- **What to produce**
Pull out from the material below all lines with "traffic".

- **Data shown**
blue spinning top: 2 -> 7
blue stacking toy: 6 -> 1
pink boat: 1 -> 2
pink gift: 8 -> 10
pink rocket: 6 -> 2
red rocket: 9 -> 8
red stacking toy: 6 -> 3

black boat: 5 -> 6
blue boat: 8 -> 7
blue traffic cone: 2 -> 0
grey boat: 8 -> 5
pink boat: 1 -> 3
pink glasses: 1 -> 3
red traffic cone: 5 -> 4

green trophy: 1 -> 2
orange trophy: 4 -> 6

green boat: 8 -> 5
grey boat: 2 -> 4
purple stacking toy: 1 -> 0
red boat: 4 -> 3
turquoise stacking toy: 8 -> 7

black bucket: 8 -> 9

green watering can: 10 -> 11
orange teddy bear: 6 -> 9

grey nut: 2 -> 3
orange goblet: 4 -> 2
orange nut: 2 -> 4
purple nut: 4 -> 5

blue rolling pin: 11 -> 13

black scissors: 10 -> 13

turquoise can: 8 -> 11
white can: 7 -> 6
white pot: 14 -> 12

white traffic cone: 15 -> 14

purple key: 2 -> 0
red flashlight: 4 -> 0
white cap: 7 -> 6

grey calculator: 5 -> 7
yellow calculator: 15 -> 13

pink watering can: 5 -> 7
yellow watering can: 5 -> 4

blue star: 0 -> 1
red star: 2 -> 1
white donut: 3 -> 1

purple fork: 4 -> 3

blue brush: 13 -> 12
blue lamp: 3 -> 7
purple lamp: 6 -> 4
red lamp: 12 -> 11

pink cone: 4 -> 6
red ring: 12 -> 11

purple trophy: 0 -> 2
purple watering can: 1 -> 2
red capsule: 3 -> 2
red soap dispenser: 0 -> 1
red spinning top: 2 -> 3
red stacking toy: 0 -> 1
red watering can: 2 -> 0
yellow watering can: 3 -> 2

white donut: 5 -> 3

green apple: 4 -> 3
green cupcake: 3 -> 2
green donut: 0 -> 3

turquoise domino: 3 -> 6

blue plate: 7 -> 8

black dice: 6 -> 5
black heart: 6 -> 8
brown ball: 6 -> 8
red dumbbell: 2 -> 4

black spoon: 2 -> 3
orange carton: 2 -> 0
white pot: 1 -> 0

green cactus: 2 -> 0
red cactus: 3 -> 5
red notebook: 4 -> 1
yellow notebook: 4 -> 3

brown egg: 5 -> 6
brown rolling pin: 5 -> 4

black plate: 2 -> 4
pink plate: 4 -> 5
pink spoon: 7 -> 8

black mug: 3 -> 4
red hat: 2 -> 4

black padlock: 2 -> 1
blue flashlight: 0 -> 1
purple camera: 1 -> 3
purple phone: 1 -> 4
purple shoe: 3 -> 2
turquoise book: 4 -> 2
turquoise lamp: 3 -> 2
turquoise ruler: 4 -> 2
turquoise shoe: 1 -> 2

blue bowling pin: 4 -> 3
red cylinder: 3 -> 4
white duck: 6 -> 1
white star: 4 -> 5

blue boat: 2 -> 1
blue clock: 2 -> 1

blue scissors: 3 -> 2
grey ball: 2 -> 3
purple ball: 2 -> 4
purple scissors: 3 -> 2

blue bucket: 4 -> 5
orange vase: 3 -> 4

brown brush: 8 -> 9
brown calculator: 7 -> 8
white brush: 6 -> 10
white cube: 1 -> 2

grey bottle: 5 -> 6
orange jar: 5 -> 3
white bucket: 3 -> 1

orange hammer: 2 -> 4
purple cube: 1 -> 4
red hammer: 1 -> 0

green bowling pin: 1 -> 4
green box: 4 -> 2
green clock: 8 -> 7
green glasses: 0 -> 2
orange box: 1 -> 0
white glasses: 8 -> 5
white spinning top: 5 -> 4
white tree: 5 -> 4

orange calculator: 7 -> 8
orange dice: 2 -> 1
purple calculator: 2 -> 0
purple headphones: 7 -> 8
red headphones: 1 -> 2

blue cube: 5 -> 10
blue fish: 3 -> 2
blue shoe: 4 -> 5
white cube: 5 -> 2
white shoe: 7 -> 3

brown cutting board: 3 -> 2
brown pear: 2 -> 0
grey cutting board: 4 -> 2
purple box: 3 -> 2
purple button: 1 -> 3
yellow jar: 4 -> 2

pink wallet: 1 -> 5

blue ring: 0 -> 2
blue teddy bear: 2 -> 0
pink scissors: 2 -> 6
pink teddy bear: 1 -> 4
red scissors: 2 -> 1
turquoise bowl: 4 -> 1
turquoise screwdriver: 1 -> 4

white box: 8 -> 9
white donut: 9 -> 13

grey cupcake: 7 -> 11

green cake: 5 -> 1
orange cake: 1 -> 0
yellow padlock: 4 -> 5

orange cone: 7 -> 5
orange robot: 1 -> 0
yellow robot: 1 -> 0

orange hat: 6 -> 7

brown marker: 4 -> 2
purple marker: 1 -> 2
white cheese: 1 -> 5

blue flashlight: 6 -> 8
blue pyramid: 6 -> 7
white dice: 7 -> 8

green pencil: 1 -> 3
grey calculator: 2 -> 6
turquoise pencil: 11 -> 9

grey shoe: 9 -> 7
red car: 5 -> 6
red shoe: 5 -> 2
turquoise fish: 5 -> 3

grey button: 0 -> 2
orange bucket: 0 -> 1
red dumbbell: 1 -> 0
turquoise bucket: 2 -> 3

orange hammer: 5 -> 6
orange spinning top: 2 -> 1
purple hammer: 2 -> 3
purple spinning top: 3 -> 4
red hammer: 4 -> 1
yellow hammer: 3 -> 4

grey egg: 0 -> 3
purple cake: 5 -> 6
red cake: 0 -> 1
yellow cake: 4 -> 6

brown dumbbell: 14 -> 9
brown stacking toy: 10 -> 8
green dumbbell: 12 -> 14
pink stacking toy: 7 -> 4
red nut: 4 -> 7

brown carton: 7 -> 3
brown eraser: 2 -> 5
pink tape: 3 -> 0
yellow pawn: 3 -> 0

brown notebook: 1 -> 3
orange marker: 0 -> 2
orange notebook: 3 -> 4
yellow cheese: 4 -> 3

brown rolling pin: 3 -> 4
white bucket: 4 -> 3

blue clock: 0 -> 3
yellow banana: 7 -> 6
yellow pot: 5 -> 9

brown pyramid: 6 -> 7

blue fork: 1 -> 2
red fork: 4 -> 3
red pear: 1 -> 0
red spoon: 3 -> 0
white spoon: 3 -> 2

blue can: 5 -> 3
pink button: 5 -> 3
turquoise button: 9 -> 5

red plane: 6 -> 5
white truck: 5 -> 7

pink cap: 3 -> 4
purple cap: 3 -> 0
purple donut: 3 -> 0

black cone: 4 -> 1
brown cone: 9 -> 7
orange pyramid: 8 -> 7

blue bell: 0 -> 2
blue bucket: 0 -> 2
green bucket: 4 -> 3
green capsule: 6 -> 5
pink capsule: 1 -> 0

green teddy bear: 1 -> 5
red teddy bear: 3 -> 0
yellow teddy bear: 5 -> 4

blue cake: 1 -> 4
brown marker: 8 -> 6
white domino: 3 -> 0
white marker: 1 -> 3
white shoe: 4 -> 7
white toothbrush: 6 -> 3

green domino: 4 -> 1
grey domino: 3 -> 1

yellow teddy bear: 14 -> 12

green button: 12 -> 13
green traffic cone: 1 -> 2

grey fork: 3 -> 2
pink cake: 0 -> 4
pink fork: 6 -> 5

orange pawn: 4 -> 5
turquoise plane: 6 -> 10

- **Answer space**
blue traffic cone: 2 -> 0
red traffic cone: 5 -> 4
white traffic cone: 15 -> 14
green traffic cone: 1 -> 2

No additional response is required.